• _Entries for pointing to words and elements_:
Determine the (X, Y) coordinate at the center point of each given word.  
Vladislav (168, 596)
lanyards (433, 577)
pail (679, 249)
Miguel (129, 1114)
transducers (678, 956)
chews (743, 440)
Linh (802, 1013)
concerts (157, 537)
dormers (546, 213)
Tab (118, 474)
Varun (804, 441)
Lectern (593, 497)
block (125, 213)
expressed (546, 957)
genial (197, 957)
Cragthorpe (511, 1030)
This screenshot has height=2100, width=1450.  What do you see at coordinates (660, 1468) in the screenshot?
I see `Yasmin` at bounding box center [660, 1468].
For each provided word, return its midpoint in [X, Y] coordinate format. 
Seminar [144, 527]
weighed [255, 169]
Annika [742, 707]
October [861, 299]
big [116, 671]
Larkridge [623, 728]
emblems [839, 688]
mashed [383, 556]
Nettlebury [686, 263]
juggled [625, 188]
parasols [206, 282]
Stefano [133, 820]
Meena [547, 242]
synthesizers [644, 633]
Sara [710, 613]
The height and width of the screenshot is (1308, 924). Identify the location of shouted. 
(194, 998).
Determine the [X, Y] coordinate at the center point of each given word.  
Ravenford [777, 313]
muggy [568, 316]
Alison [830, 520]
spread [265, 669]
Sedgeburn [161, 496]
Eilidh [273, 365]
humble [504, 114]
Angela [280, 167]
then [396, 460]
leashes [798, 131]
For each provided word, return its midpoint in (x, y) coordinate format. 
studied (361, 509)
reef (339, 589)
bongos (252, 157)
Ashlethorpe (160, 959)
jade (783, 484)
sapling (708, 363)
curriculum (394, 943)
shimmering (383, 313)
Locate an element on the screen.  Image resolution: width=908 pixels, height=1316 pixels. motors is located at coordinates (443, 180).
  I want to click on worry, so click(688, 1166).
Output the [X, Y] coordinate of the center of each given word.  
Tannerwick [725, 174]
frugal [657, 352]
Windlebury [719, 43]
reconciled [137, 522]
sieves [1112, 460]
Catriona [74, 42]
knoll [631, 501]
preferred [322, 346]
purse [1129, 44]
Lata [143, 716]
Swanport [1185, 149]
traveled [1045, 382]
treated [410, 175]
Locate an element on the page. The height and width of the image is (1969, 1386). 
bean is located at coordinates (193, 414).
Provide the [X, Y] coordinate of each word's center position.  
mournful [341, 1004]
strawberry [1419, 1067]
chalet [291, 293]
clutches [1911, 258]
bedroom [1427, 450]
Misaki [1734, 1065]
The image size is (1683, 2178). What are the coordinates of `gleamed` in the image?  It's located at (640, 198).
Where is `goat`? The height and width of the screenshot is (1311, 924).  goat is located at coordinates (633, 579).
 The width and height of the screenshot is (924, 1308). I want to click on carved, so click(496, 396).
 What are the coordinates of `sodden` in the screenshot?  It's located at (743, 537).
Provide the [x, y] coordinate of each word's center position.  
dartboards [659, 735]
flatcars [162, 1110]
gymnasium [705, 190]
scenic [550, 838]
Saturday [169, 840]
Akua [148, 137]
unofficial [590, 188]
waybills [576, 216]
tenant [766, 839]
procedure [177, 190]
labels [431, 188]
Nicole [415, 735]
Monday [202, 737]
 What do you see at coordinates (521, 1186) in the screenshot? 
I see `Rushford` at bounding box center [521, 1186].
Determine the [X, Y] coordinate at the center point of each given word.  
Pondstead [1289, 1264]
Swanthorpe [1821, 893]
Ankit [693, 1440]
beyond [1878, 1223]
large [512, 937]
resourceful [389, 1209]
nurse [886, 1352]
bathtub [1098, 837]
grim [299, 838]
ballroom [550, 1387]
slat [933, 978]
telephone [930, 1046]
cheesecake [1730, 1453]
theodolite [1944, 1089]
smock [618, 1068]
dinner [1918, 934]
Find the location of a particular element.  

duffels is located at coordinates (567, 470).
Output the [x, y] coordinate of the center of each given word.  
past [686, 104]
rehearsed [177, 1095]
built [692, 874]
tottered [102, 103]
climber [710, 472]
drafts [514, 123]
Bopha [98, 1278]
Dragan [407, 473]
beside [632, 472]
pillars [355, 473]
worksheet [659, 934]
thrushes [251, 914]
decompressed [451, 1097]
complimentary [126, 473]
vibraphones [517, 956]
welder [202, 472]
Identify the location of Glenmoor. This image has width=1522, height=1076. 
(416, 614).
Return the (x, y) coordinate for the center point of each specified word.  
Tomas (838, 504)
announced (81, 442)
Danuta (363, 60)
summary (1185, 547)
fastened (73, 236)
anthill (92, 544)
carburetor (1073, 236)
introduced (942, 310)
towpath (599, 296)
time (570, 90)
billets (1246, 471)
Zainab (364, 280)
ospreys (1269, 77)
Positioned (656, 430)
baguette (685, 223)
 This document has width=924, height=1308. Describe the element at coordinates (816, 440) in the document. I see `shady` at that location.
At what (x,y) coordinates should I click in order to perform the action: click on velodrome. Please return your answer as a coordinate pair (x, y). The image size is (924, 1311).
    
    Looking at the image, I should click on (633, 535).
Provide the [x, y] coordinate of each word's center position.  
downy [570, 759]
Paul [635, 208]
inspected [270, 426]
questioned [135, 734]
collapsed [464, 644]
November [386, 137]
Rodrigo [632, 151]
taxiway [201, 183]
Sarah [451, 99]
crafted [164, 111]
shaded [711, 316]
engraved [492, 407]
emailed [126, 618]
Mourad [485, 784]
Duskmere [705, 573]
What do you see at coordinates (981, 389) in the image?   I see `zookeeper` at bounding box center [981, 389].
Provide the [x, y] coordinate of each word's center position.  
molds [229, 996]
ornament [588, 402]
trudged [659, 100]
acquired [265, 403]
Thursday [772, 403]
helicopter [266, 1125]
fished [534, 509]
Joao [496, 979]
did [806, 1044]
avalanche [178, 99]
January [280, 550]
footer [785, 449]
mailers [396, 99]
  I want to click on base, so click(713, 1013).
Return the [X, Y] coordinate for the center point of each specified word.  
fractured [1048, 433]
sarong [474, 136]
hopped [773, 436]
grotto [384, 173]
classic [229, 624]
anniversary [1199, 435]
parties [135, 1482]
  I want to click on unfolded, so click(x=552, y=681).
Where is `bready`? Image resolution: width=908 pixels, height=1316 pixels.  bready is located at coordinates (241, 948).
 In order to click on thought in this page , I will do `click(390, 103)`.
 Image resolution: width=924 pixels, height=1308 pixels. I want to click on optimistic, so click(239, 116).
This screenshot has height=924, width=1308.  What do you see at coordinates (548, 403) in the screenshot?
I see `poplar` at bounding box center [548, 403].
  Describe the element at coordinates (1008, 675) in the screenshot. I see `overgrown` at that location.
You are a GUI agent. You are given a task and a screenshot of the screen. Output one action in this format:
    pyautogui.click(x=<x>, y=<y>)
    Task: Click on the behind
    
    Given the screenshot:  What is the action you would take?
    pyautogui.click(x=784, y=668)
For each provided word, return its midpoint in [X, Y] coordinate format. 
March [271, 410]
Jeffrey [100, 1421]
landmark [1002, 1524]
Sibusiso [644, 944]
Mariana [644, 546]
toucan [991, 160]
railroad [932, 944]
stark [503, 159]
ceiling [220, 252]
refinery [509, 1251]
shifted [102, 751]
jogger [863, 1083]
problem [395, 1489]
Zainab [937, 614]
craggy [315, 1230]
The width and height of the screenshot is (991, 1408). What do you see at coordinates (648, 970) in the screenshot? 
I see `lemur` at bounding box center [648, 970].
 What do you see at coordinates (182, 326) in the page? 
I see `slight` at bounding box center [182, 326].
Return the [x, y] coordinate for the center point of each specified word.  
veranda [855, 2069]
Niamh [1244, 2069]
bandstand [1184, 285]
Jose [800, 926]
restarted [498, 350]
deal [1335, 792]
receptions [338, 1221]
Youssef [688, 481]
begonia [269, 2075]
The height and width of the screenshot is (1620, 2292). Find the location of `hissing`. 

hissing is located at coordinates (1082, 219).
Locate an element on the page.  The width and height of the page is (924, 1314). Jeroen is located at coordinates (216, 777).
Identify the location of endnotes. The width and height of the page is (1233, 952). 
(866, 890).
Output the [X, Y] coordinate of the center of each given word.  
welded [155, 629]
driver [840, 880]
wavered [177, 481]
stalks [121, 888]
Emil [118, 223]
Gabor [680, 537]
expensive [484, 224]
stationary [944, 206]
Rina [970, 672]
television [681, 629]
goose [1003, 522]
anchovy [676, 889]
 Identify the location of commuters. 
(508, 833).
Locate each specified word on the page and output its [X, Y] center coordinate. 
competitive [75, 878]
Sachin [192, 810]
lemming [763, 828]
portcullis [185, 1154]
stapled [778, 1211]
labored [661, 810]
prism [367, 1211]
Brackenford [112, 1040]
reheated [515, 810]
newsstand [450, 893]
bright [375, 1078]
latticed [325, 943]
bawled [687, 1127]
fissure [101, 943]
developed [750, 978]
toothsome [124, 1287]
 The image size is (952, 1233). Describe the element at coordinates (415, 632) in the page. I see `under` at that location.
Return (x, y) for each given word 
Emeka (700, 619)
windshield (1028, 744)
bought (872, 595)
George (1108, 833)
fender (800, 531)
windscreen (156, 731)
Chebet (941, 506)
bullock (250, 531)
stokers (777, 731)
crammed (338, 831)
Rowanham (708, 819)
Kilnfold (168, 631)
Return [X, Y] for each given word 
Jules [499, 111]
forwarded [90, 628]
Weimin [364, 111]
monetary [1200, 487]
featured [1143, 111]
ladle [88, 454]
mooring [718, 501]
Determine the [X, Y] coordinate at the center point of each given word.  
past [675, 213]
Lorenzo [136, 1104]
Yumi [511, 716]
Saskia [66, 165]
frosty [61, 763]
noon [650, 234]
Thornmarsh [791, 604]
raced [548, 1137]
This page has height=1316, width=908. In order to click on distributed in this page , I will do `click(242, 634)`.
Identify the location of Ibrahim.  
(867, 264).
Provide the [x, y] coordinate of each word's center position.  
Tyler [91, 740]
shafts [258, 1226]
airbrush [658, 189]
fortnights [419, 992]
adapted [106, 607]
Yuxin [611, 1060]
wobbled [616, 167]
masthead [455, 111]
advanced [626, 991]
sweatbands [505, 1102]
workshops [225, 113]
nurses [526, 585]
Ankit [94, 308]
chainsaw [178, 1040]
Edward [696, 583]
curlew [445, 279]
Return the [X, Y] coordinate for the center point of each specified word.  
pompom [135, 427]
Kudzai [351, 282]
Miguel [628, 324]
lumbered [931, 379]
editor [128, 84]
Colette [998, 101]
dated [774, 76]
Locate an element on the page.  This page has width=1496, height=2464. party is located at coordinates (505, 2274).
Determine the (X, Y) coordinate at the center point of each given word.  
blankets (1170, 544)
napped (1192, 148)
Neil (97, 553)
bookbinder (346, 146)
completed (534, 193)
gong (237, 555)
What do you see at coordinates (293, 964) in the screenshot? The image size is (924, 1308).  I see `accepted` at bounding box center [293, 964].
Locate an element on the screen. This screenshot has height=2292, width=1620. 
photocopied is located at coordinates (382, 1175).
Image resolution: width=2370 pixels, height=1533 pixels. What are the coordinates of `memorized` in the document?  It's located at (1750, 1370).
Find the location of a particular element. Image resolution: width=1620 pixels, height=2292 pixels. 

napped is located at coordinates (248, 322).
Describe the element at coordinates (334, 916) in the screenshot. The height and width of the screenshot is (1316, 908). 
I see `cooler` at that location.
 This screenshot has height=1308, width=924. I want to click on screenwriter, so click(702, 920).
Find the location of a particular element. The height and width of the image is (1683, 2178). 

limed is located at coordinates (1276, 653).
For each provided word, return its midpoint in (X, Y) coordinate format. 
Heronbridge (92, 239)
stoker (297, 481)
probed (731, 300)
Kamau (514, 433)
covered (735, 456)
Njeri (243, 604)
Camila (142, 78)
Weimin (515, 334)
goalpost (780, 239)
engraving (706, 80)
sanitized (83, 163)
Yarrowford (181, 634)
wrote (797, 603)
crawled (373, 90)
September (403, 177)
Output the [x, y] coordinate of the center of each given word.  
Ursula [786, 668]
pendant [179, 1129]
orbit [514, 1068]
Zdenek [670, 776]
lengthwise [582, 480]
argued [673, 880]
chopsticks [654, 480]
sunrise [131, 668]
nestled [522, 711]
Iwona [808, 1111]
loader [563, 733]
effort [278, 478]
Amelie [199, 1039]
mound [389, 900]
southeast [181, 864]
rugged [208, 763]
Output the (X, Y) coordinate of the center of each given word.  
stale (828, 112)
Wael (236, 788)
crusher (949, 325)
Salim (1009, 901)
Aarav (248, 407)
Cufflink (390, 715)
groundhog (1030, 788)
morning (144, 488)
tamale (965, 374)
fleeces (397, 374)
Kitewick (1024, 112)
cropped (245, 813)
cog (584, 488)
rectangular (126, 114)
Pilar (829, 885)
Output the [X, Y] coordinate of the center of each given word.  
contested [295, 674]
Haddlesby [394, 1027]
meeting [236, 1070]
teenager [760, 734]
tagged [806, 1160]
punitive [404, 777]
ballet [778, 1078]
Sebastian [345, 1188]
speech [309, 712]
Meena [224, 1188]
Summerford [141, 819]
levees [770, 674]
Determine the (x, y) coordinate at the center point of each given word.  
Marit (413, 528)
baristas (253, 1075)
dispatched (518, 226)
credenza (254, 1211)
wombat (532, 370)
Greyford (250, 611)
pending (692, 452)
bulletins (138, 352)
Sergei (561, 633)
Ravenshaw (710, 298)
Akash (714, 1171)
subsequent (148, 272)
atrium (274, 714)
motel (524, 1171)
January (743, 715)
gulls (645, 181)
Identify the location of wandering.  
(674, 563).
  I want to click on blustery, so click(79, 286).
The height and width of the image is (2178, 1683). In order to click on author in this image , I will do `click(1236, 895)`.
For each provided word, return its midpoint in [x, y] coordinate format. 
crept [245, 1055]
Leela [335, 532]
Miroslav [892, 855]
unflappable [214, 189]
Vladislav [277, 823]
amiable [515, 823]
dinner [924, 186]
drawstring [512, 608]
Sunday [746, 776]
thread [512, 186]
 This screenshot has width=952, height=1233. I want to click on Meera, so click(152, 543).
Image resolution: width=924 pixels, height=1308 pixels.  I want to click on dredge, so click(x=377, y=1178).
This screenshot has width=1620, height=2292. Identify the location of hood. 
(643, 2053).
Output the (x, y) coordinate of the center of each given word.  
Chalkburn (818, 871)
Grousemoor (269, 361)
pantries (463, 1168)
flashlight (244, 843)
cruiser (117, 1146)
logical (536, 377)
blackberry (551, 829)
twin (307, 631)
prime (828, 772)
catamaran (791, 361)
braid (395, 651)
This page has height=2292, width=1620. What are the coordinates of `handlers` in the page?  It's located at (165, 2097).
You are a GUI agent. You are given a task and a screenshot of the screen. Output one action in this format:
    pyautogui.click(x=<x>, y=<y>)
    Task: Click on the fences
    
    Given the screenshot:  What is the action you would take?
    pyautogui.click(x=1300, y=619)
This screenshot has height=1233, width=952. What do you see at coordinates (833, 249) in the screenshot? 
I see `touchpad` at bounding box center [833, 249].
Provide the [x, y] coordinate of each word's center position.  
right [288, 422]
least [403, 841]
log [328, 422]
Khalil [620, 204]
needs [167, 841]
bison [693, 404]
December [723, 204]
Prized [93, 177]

• _Written exercise_:
Tally the lines in the data above that contain the string "page", treating case as significant, and reply with only the number.

• _Task result_:
10